= What is needed =
All lines from the beginning of the listing through the line with "(458, 196) = (527, 271): purple" are to be copied word for word; the pictures are not.
[[ Extracted data, beginning ]]
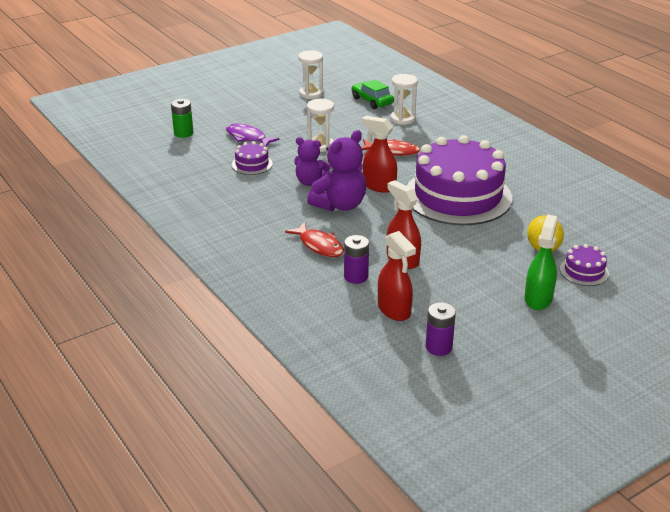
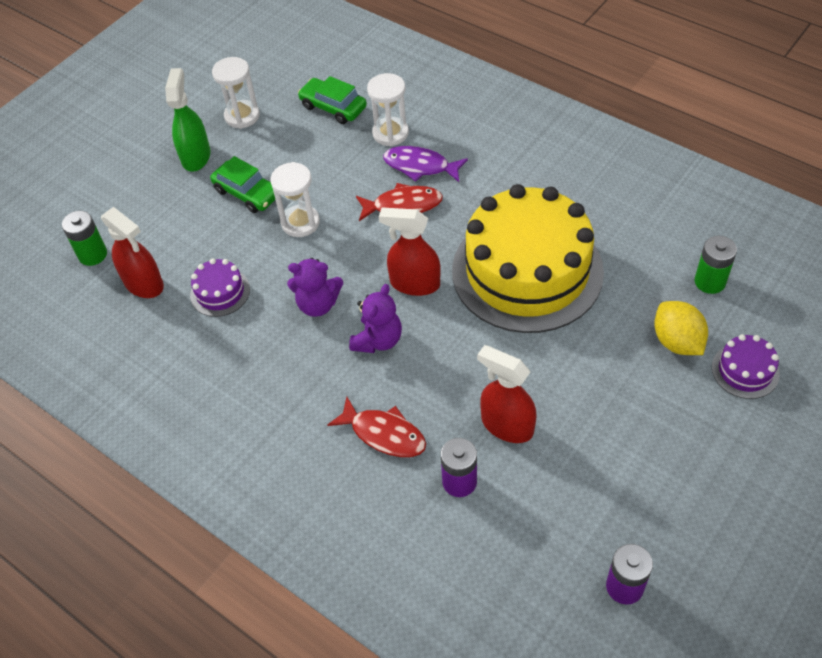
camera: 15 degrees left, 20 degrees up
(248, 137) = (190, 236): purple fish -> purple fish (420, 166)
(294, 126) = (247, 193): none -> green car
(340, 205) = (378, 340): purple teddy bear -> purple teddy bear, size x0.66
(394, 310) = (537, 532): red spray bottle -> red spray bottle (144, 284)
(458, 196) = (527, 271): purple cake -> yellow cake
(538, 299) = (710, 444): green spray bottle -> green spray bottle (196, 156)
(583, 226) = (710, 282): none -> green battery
[[ Extracted data, end ]]
= Result of this exercise =
camera: 15 degrees left, 20 degrees up
(248, 137) = (190, 236): purple fish -> purple fish (420, 166)
(294, 126) = (247, 193): none -> green car
(340, 205) = (378, 340): purple teddy bear -> purple teddy bear, size x0.66
(394, 310) = (537, 532): red spray bottle -> red spray bottle (144, 284)
(458, 196) = (527, 271): purple cake -> yellow cake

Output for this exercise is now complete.